== Exercise inputs
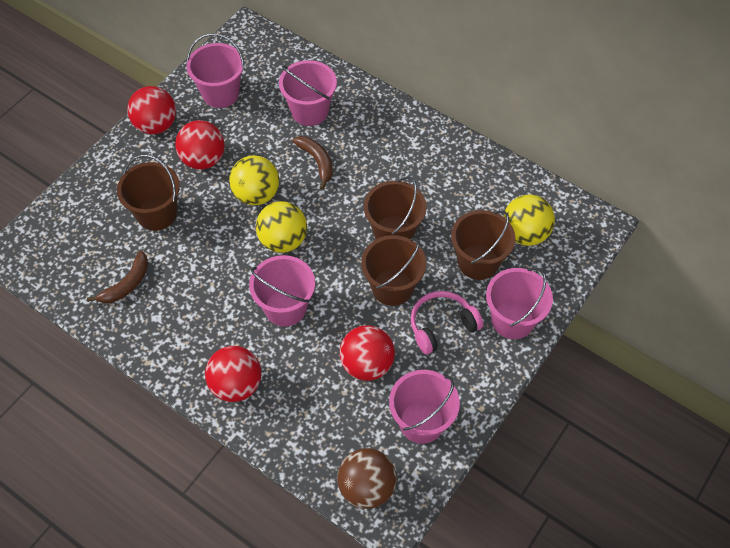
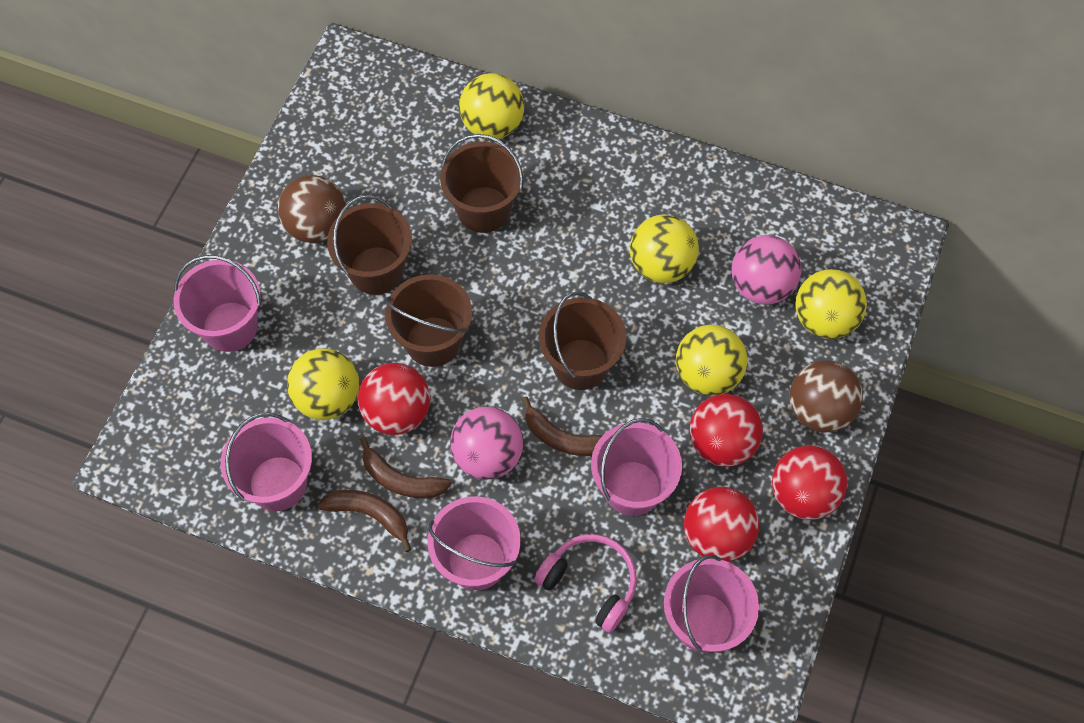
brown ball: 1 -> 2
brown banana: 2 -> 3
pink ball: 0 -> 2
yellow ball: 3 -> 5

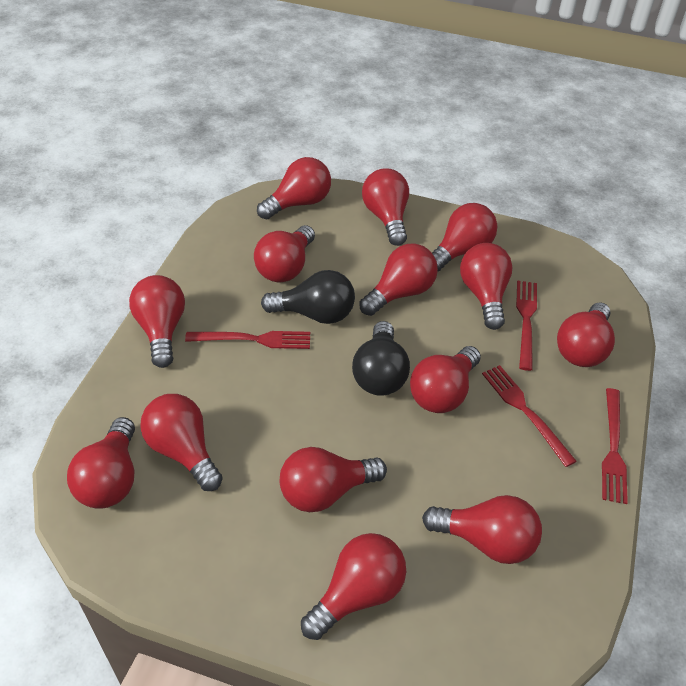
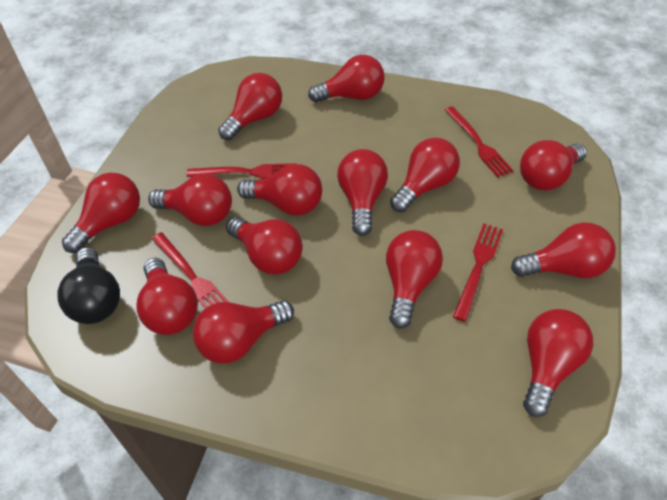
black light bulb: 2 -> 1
====
▶ Instructions for the task
Your reply should restate every entry exactly, with the pictures left out.

▶ Expected output
brown ball: 1 -> 2
brown banana: 2 -> 3
pink ball: 0 -> 2
yellow ball: 3 -> 5

black light bulb: 2 -> 1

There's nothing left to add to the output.